Work order: The lines below that include "carrot" are to be found and copied.

(Saved data entries)
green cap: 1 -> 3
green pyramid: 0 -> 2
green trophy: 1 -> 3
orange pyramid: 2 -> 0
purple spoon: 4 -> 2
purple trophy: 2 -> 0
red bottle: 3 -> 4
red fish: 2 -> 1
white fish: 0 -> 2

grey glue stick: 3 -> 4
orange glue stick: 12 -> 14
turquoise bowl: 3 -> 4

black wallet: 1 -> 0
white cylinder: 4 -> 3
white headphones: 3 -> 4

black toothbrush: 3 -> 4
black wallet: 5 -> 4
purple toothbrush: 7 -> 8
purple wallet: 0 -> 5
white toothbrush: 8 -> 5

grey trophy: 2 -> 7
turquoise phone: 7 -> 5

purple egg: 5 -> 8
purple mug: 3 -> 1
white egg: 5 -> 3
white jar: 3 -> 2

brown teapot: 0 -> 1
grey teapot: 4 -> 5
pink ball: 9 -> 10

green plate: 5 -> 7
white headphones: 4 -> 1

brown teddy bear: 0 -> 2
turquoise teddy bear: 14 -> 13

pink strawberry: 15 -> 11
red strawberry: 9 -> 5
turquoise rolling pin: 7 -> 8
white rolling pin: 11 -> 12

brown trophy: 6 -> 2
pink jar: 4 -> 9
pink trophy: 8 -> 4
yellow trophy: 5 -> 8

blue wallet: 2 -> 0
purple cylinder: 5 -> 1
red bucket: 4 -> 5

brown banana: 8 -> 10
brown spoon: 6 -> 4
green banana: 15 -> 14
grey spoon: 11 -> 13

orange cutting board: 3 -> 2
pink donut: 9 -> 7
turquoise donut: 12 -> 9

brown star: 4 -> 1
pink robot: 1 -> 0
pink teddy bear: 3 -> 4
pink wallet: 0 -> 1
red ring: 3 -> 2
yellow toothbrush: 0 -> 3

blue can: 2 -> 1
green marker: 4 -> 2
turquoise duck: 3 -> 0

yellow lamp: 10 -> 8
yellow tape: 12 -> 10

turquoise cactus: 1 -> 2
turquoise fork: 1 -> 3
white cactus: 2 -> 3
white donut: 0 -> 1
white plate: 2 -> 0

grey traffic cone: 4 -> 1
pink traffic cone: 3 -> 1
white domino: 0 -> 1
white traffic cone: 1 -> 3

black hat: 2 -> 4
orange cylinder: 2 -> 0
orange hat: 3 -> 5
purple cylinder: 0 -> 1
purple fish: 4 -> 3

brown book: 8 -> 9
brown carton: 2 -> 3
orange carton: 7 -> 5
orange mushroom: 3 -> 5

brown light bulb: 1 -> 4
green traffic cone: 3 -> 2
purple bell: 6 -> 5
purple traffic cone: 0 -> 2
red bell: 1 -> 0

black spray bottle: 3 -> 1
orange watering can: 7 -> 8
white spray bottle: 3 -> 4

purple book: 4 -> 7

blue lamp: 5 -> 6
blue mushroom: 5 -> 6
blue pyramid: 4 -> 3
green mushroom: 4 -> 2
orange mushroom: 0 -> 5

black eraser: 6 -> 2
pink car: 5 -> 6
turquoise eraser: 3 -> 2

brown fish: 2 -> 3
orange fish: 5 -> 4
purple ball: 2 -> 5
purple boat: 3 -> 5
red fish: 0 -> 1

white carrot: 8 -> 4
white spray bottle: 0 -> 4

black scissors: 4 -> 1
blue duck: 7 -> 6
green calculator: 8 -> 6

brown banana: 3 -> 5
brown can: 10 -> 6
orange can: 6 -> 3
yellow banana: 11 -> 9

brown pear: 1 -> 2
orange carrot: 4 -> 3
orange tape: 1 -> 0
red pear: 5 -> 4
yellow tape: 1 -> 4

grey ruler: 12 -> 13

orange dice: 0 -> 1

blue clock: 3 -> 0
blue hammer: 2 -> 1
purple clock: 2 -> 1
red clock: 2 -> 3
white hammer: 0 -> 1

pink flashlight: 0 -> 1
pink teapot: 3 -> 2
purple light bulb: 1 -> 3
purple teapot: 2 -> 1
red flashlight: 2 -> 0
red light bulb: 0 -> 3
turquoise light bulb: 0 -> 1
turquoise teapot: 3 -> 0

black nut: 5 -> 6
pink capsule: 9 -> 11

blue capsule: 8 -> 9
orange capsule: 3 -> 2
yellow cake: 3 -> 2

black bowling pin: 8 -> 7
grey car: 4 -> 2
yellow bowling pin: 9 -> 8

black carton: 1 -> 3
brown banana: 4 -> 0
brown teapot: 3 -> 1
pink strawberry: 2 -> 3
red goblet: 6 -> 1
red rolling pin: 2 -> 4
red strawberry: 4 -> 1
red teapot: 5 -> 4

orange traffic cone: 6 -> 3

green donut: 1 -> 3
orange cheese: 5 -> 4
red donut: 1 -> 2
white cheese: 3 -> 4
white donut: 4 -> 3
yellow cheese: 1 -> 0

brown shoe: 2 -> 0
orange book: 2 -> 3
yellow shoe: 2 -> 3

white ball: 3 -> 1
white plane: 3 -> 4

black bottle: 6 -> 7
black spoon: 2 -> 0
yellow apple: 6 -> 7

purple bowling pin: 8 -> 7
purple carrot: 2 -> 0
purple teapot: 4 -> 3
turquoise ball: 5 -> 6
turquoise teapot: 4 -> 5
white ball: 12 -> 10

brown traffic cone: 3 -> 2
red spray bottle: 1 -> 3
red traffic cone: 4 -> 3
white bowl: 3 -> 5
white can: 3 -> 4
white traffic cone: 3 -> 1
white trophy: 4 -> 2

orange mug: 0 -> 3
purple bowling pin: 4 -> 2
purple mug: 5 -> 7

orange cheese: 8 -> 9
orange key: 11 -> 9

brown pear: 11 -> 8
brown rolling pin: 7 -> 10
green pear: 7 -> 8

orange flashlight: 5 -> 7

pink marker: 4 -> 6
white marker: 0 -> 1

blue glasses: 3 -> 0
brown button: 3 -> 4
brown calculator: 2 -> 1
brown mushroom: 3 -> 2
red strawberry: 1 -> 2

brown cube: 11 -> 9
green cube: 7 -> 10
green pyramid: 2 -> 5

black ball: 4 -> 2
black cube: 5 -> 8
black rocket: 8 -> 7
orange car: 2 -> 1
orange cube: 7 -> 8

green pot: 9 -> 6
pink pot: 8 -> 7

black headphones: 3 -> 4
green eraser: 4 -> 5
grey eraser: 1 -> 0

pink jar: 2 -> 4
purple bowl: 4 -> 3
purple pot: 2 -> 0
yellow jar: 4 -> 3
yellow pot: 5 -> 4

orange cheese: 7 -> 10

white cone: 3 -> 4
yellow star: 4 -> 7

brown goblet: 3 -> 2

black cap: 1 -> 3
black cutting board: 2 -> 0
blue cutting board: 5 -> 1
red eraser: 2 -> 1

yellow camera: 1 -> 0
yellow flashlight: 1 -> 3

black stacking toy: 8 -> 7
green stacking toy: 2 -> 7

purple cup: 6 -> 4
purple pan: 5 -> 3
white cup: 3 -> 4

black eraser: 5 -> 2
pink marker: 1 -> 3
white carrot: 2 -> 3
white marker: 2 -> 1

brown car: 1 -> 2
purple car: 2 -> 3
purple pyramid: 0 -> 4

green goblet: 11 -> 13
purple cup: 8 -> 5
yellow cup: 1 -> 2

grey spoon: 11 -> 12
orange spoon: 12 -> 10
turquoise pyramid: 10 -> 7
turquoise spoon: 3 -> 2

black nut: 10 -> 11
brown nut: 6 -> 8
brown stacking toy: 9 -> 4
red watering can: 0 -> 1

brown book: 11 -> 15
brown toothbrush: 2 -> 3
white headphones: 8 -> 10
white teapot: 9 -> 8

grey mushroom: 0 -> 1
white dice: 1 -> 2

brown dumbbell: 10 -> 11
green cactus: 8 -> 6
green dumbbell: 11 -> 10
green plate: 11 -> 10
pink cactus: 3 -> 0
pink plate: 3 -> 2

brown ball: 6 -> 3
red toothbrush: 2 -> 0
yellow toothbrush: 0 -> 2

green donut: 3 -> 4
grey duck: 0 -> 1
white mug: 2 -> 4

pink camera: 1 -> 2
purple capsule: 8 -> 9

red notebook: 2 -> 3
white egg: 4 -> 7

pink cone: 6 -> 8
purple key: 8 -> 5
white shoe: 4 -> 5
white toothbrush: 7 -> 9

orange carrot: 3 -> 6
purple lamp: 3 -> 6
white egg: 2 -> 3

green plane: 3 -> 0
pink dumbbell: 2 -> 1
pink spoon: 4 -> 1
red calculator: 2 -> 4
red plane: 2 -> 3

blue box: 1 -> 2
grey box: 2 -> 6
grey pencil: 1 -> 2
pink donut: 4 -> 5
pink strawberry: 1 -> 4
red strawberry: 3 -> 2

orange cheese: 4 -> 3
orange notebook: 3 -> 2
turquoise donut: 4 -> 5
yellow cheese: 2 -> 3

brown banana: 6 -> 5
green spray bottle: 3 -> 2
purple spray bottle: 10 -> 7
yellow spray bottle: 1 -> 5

Response area:
white carrot: 8 -> 4
orange carrot: 4 -> 3
purple carrot: 2 -> 0
white carrot: 2 -> 3
orange carrot: 3 -> 6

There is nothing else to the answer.